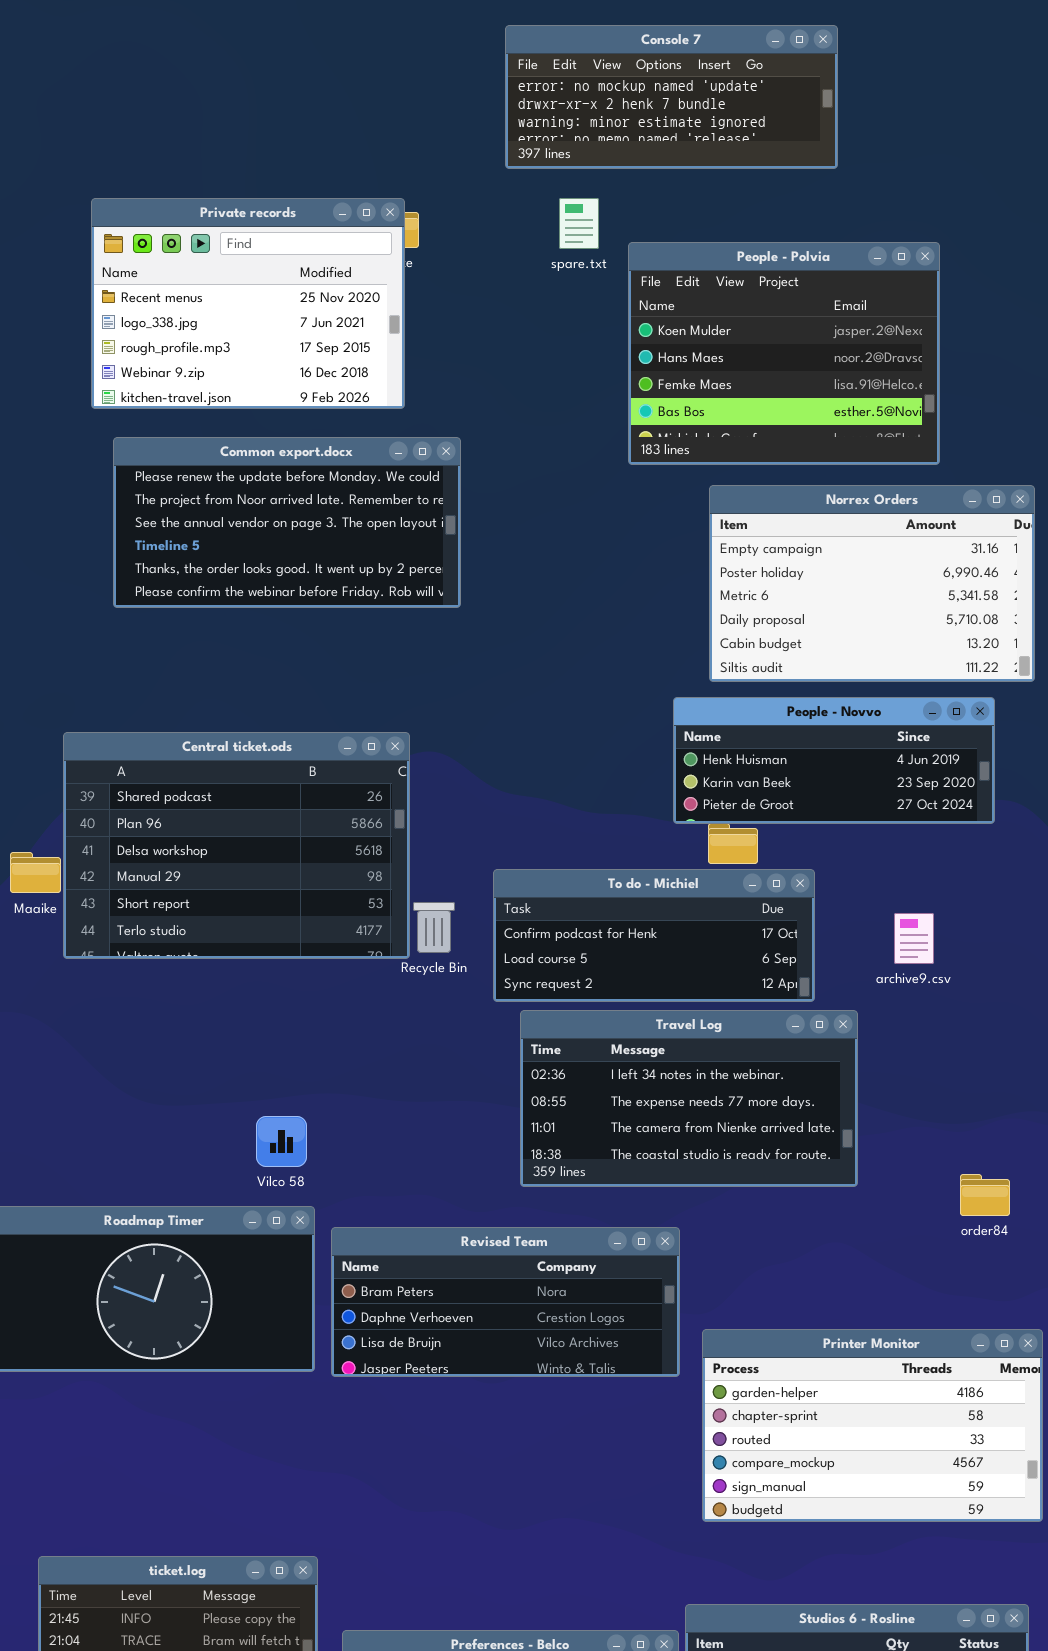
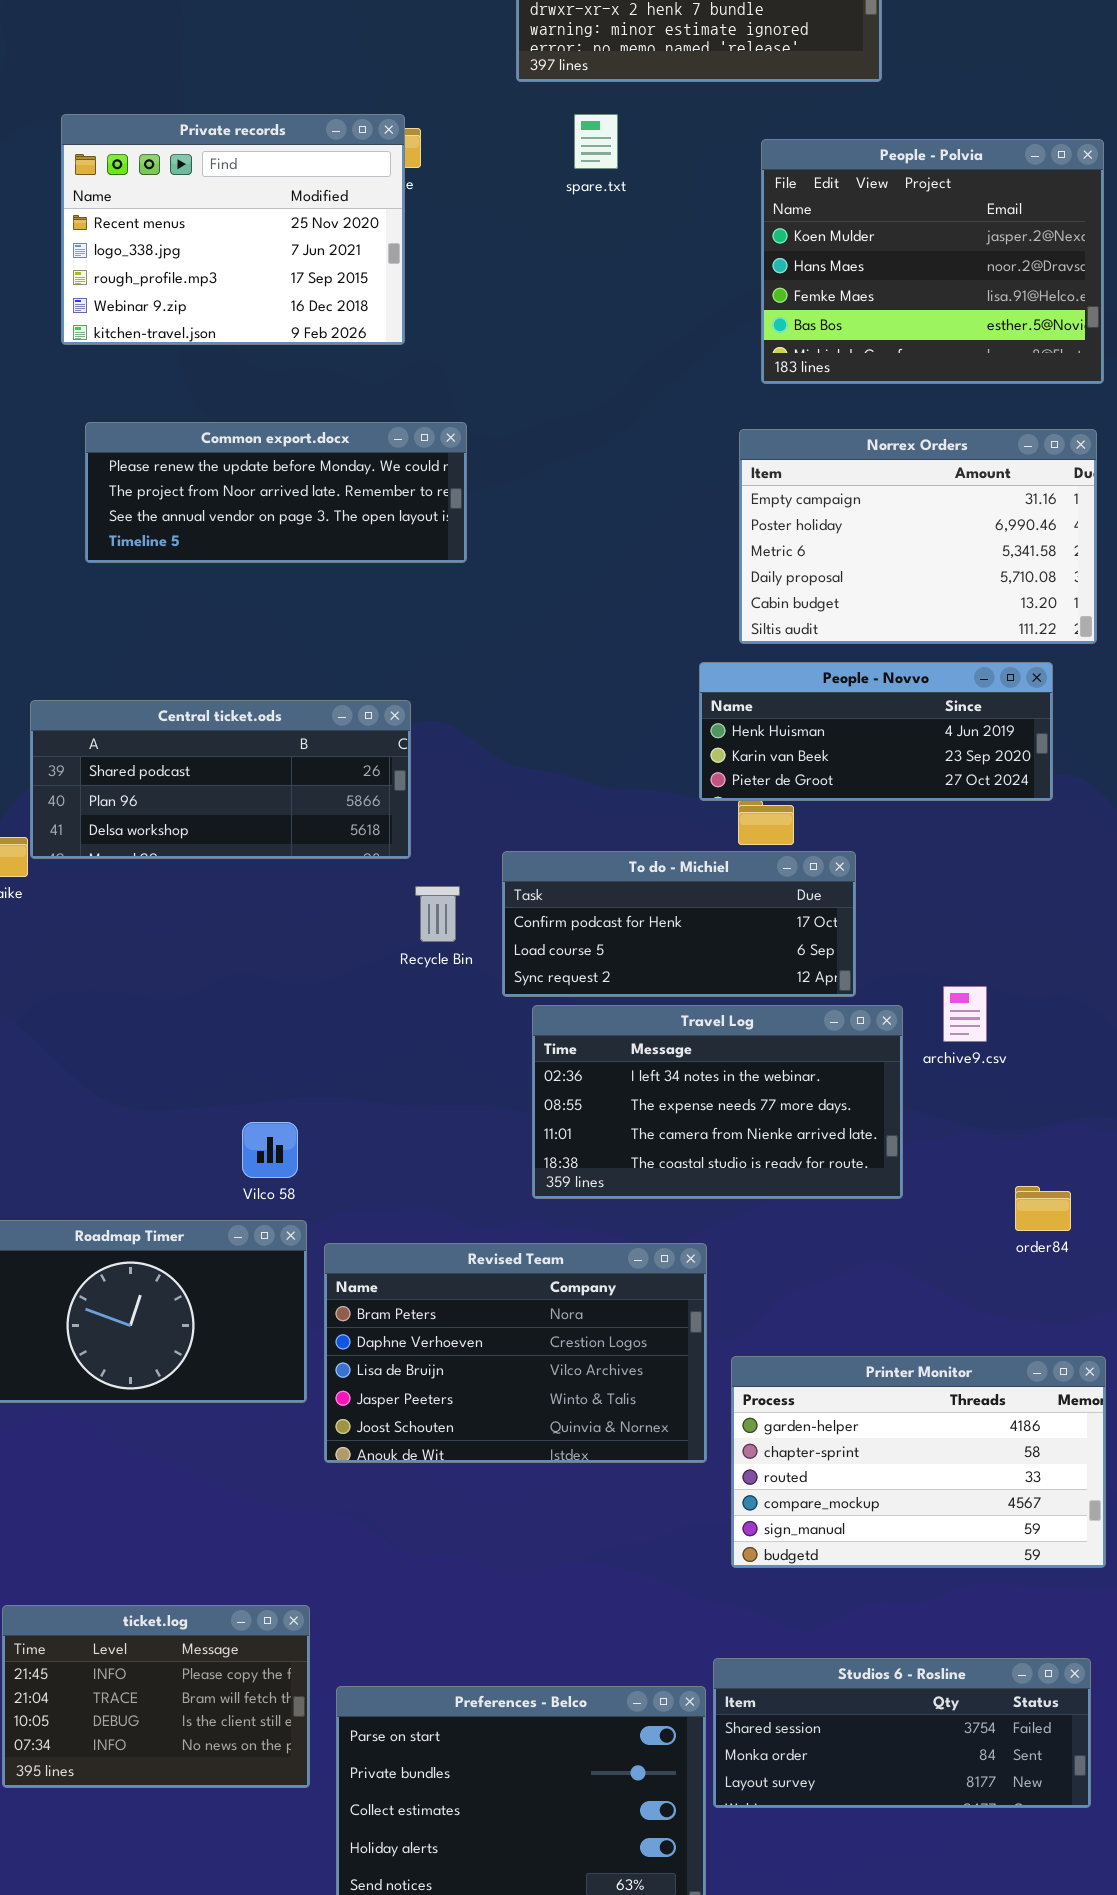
People - Polvia: [628,242,940,465] -> [761,139,1104,384], moved
Common export.docx: [113,437,461,608] -> [85,422,467,563], resized
Central ticket.ods: [63,732,410,959] -> [30,700,411,859], resized
archive9.csv: [894,913,934,964] -> [943,986,987,1042], moved
Revised Team: [331,1227,680,1377] -> [324,1243,707,1463], resized

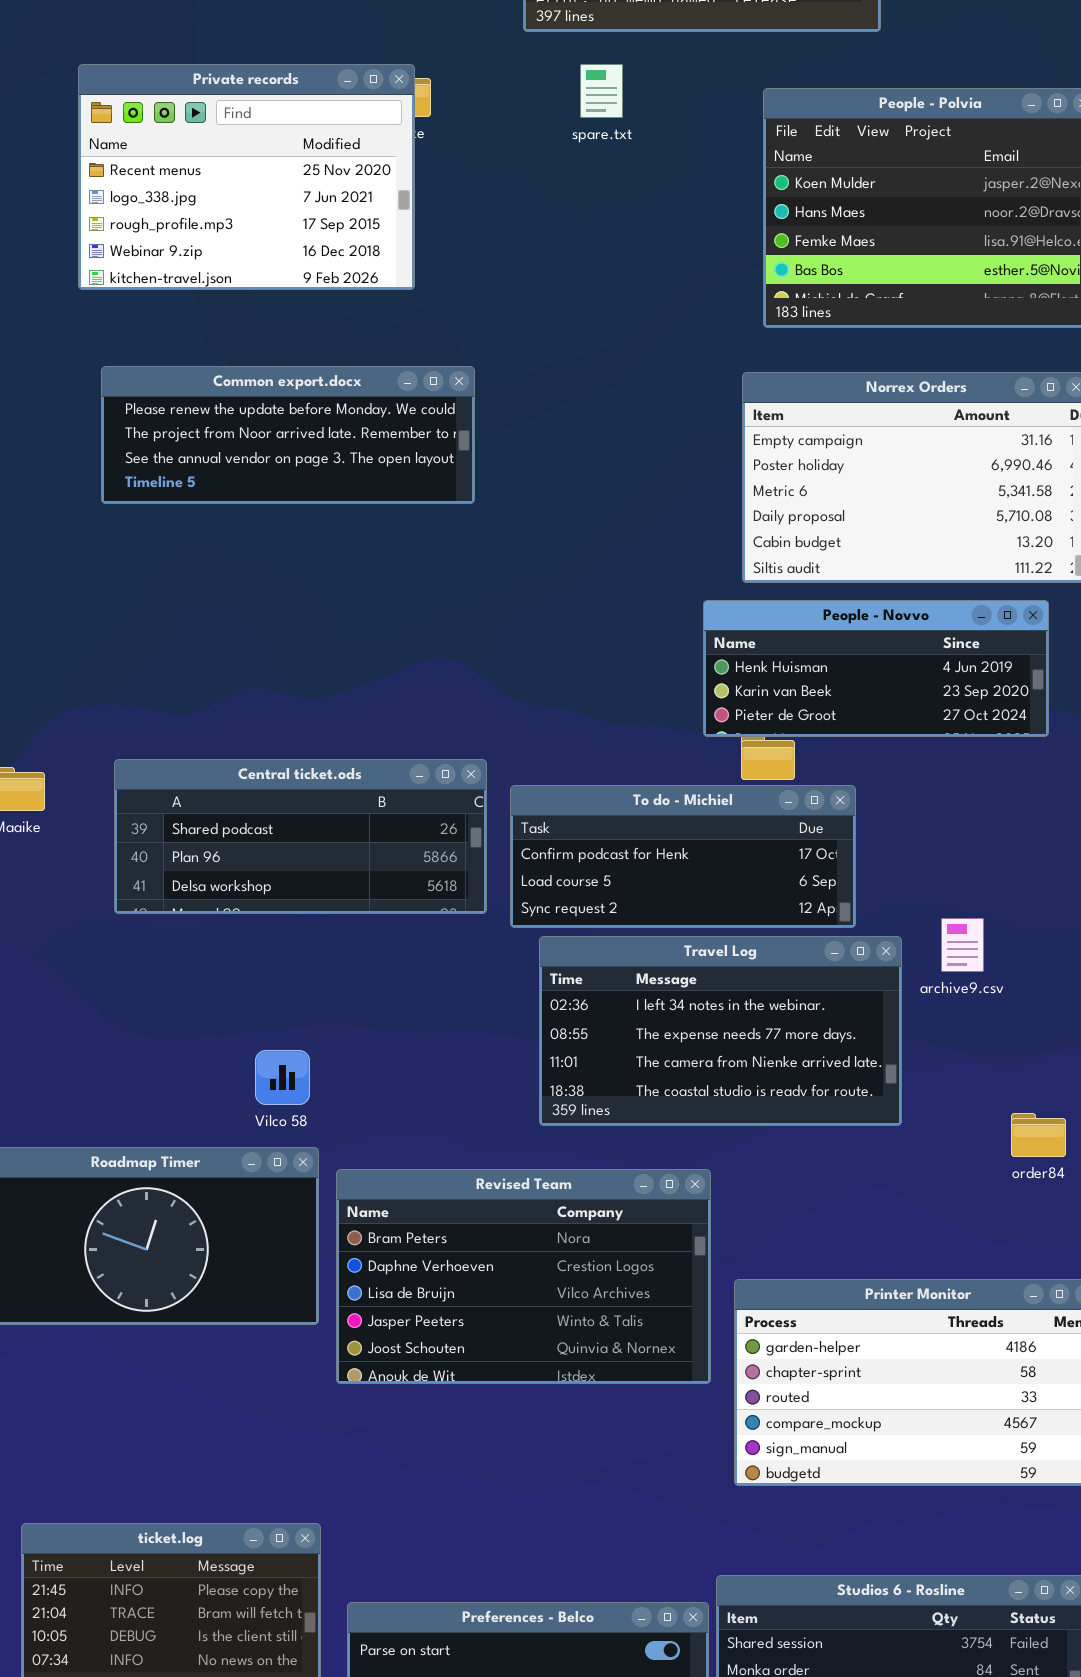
Central ticket.ods: [30,700,411,859] -> [114,759,487,914], moved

- _THE TASK_
Without the pictures, please output every record exactly.

- _EXPECTED OUTPUT_
People - Polvia: [628,242,940,465] -> [761,139,1104,384], moved
Common export.docx: [113,437,461,608] -> [85,422,467,563], resized
Central ticket.ods: [63,732,410,959] -> [30,700,411,859], resized
archive9.csv: [894,913,934,964] -> [943,986,987,1042], moved
Revised Team: [331,1227,680,1377] -> [324,1243,707,1463], resized

Central ticket.ods: [30,700,411,859] -> [114,759,487,914], moved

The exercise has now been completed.